(Layout change descriptions)
=====

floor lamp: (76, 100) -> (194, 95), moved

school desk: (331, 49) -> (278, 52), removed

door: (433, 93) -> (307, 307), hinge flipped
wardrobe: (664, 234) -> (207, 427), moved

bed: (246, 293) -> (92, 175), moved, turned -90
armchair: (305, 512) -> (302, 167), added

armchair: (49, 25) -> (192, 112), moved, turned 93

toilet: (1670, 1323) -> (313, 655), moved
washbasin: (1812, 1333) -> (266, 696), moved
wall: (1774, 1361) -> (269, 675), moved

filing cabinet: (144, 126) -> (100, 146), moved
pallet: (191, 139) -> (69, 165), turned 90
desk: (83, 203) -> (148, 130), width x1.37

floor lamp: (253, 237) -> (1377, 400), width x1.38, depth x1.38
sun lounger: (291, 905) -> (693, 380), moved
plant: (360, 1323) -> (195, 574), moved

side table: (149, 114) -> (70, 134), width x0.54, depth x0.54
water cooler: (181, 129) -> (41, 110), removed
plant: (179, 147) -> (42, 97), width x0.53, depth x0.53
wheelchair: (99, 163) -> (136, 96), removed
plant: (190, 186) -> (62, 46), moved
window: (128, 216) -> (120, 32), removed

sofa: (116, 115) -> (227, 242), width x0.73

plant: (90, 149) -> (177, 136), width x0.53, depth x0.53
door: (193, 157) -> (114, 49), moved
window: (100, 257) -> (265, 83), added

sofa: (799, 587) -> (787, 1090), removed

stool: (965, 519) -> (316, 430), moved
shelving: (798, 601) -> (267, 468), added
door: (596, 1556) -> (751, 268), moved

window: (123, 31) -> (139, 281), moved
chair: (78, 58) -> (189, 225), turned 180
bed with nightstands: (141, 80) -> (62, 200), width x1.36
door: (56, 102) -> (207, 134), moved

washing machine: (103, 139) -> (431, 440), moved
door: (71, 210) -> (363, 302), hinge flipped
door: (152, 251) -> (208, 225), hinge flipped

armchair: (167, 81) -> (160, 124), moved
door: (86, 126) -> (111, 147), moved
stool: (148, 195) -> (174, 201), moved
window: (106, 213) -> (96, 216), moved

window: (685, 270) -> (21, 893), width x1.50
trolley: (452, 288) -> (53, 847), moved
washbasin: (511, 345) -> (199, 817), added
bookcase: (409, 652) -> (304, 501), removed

=====

ABOUT THIS EXERCISE:
Please copy the lines in the records above between the one holding "bed: (246, 293)" and the one holding "pallet: (191, 139) -> (69, 165), turned 90", inclusive, exactly and with no other line.

ANSWER SPACE:
bed: (246, 293) -> (92, 175), moved, turned -90
armchair: (305, 512) -> (302, 167), added

armchair: (49, 25) -> (192, 112), moved, turned 93

toilet: (1670, 1323) -> (313, 655), moved
washbasin: (1812, 1333) -> (266, 696), moved
wall: (1774, 1361) -> (269, 675), moved

filing cabinet: (144, 126) -> (100, 146), moved
pallet: (191, 139) -> (69, 165), turned 90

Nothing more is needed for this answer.